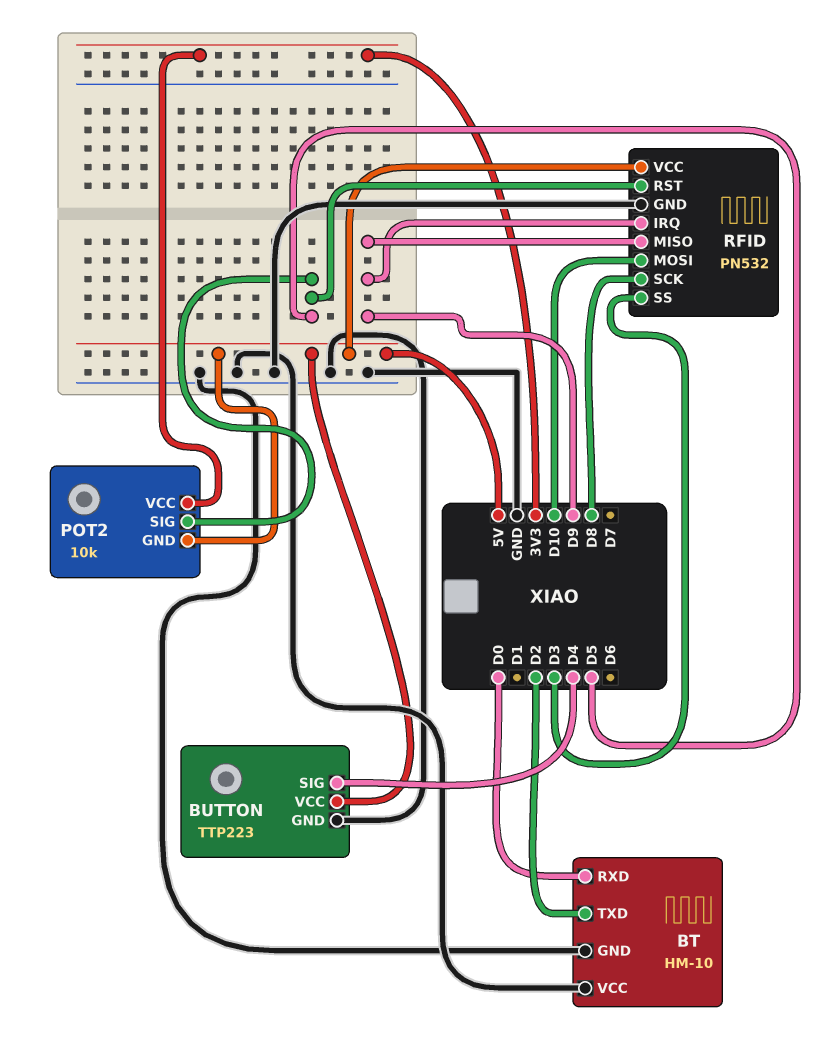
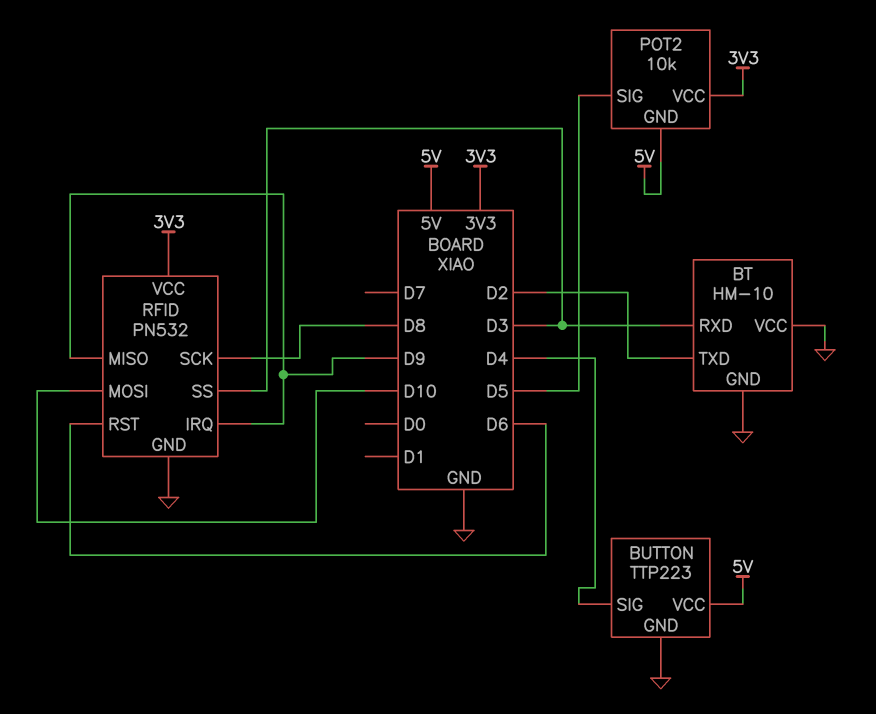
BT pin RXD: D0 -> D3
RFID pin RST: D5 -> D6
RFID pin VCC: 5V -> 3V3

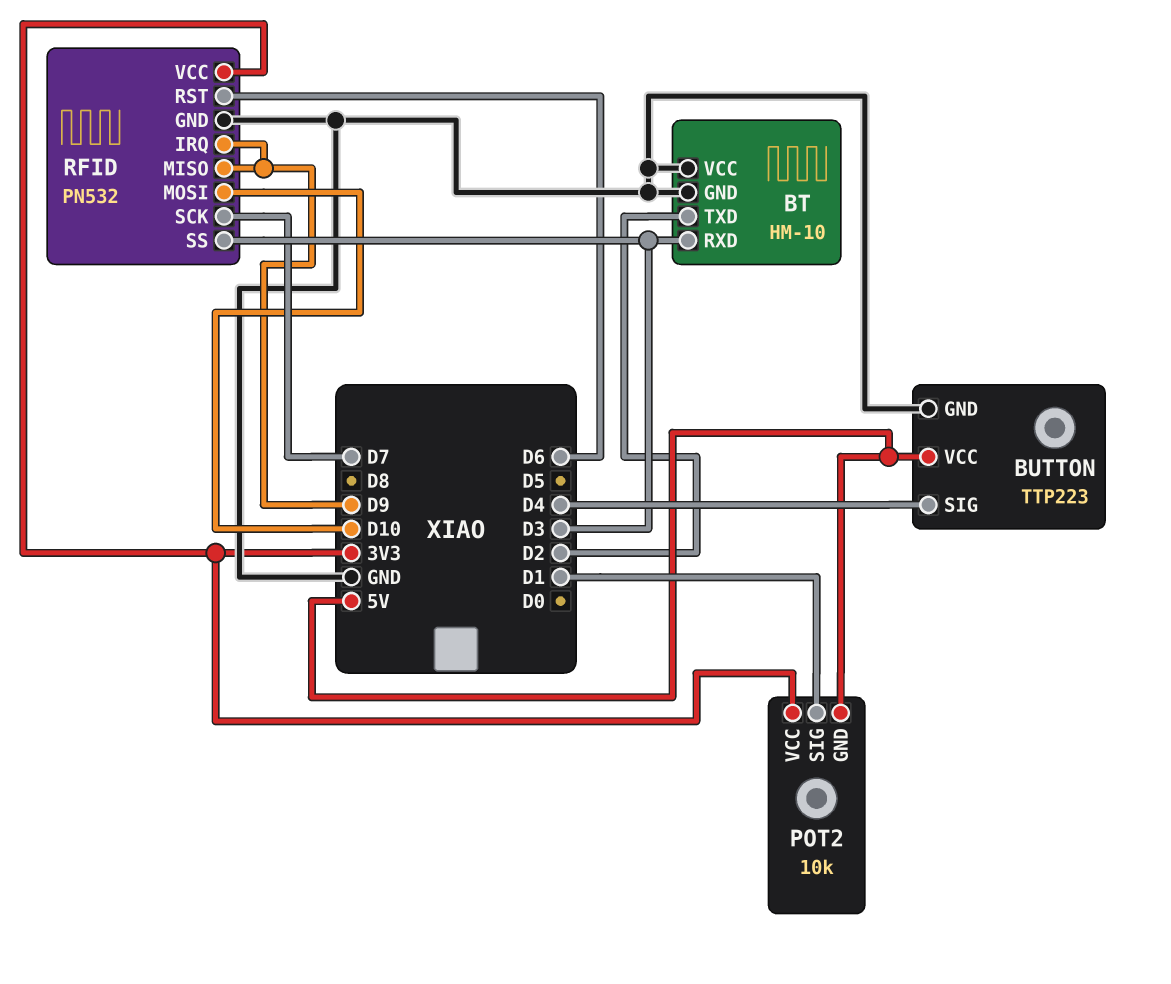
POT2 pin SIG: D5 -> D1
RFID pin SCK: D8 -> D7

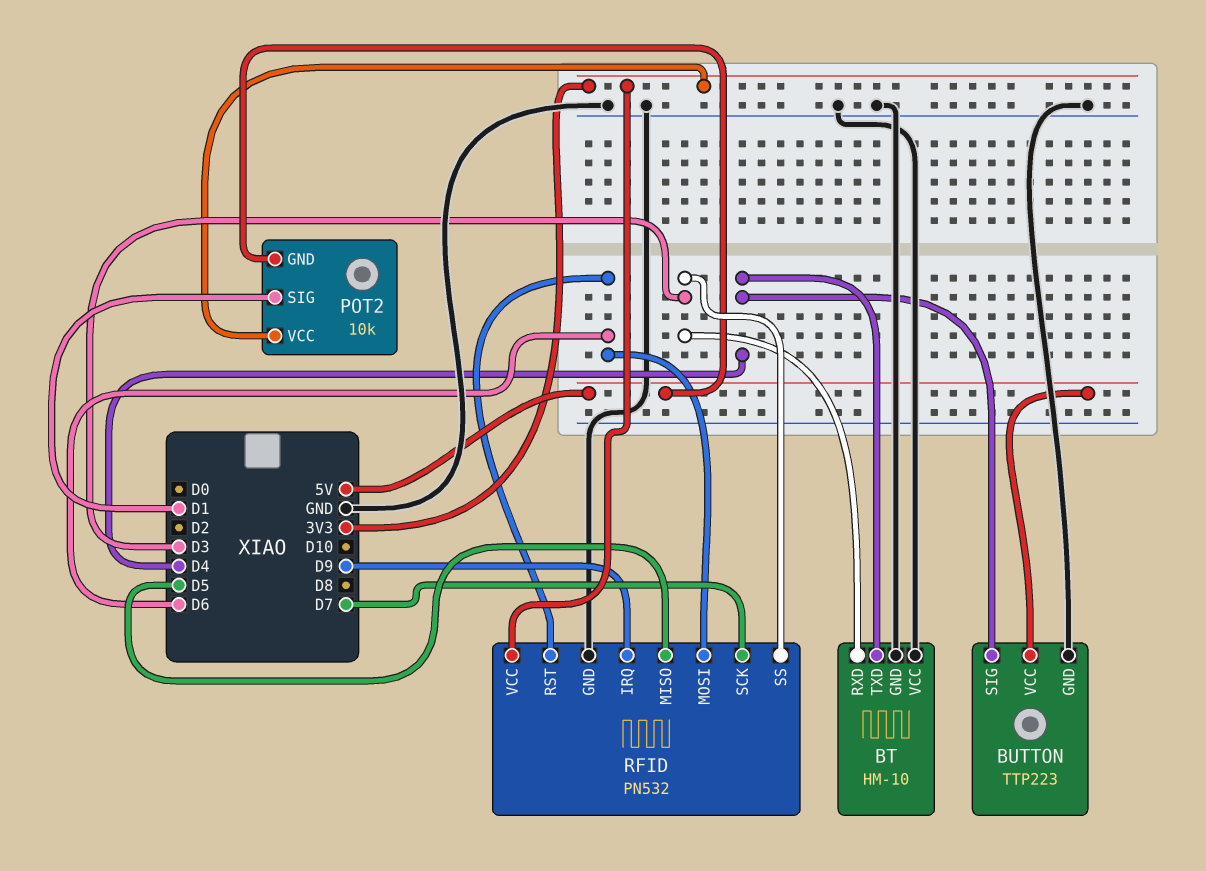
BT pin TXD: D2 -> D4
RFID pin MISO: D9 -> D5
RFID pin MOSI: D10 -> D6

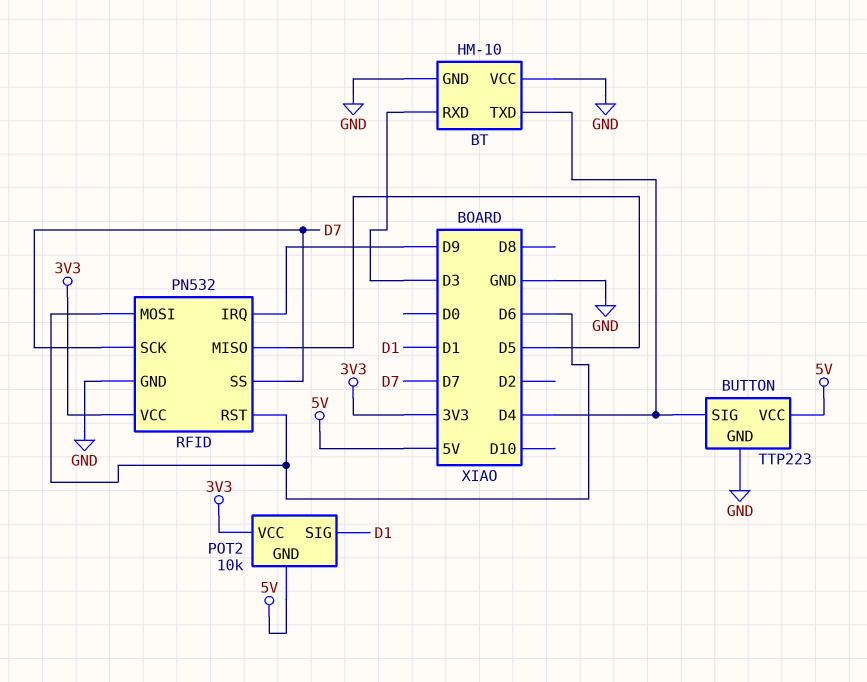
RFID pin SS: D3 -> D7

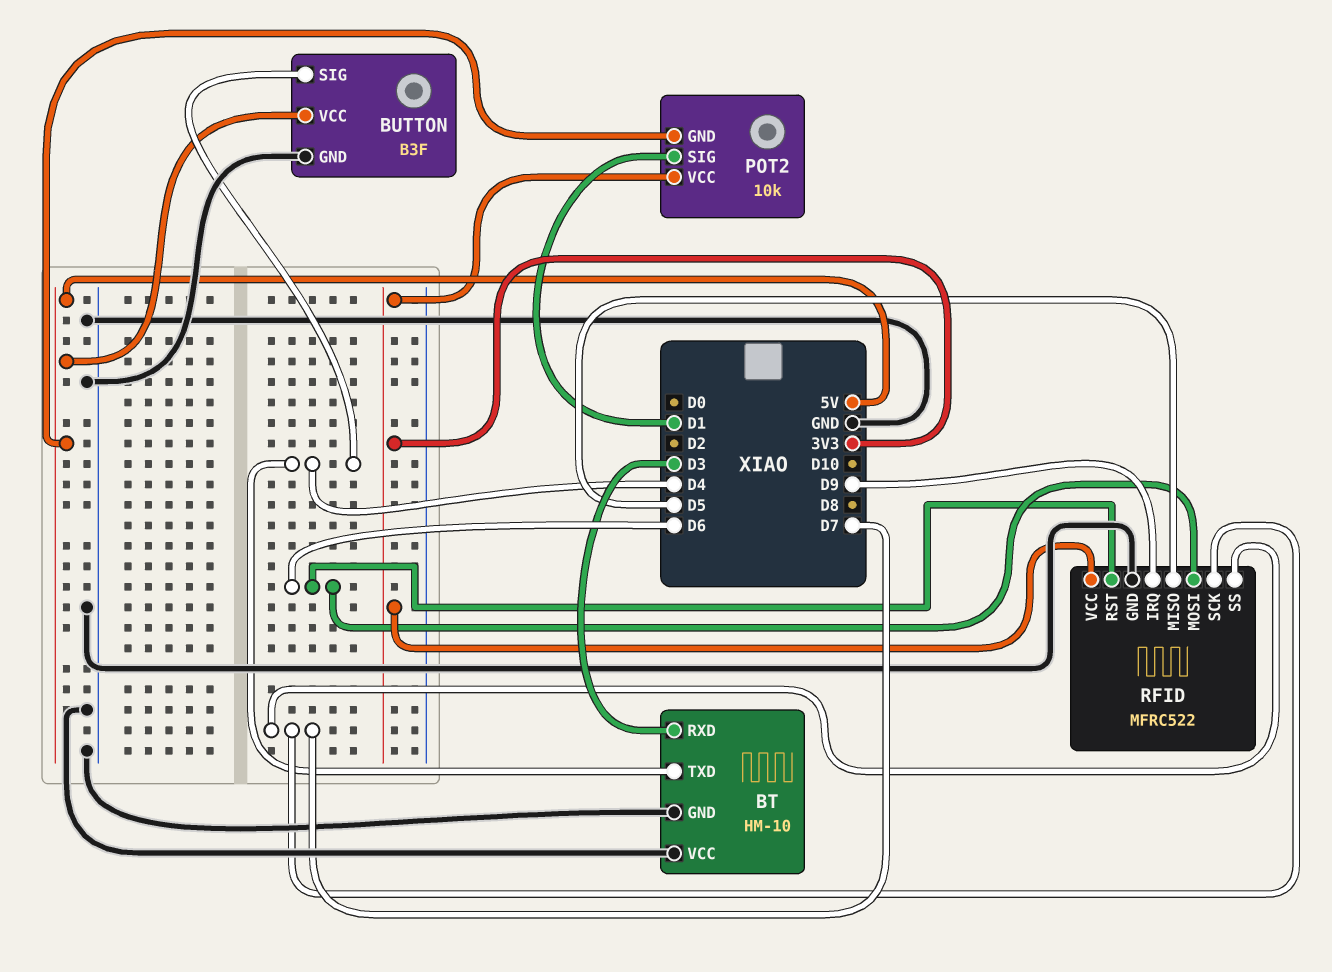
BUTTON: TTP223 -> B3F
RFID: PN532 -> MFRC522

----

§ YOUR GOAL
Output the entries above exactly. Drop the pictures.

§ SOLVED EXERCISE
BT pin RXD: D0 -> D3
RFID pin RST: D5 -> D6
RFID pin VCC: 5V -> 3V3

POT2 pin SIG: D5 -> D1
RFID pin SCK: D8 -> D7

BT pin TXD: D2 -> D4
RFID pin MISO: D9 -> D5
RFID pin MOSI: D10 -> D6

RFID pin SS: D3 -> D7

BUTTON: TTP223 -> B3F
RFID: PN532 -> MFRC522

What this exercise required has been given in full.